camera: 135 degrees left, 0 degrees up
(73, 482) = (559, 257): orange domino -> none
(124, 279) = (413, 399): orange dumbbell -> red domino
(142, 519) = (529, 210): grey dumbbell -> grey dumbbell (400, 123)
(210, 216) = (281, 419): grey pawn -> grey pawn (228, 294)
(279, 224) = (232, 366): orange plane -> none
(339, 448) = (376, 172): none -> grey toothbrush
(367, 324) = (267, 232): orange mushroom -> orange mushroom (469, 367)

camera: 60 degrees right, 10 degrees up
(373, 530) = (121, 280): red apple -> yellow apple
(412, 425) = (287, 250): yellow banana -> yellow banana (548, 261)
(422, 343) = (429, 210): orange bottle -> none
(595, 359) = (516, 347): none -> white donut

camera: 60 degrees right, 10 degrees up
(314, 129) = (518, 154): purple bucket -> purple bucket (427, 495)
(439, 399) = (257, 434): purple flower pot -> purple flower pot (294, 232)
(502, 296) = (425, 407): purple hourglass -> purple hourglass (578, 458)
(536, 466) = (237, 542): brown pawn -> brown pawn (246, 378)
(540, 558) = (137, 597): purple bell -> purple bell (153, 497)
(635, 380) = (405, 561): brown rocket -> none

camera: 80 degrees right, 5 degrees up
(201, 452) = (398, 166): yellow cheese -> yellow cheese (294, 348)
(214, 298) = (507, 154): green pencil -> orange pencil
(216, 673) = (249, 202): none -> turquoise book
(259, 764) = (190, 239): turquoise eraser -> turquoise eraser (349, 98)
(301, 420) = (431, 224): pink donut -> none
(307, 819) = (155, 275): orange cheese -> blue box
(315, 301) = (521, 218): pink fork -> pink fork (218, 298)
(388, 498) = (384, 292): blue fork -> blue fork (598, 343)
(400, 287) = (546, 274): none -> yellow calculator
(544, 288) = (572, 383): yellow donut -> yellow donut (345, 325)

------------------------------

• REQUIRED WORK
Quote every line of the records above, from the first down to the one holding "(315, 301) = (521, 218): pink", exactly as written.

• TASK RESULT
camera: 135 degrees left, 0 degrees up
(73, 482) = (559, 257): orange domino -> none
(124, 279) = (413, 399): orange dumbbell -> red domino
(142, 519) = (529, 210): grey dumbbell -> grey dumbbell (400, 123)
(210, 216) = (281, 419): grey pawn -> grey pawn (228, 294)
(279, 224) = (232, 366): orange plane -> none
(339, 448) = (376, 172): none -> grey toothbrush
(367, 324) = (267, 232): orange mushroom -> orange mushroom (469, 367)

camera: 60 degrees right, 10 degrees up
(373, 530) = (121, 280): red apple -> yellow apple
(412, 425) = (287, 250): yellow banana -> yellow banana (548, 261)
(422, 343) = (429, 210): orange bottle -> none
(595, 359) = (516, 347): none -> white donut

camera: 60 degrees right, 10 degrees up
(314, 129) = (518, 154): purple bucket -> purple bucket (427, 495)
(439, 399) = (257, 434): purple flower pot -> purple flower pot (294, 232)
(502, 296) = (425, 407): purple hourglass -> purple hourglass (578, 458)
(536, 466) = (237, 542): brown pawn -> brown pawn (246, 378)
(540, 558) = (137, 597): purple bell -> purple bell (153, 497)
(635, 380) = (405, 561): brown rocket -> none

camera: 80 degrees right, 5 degrees up
(201, 452) = (398, 166): yellow cheese -> yellow cheese (294, 348)
(214, 298) = (507, 154): green pencil -> orange pencil
(216, 673) = (249, 202): none -> turquoise book
(259, 764) = (190, 239): turquoise eraser -> turquoise eraser (349, 98)
(301, 420) = (431, 224): pink donut -> none
(307, 819) = (155, 275): orange cheese -> blue box
(315, 301) = (521, 218): pink fork -> pink fork (218, 298)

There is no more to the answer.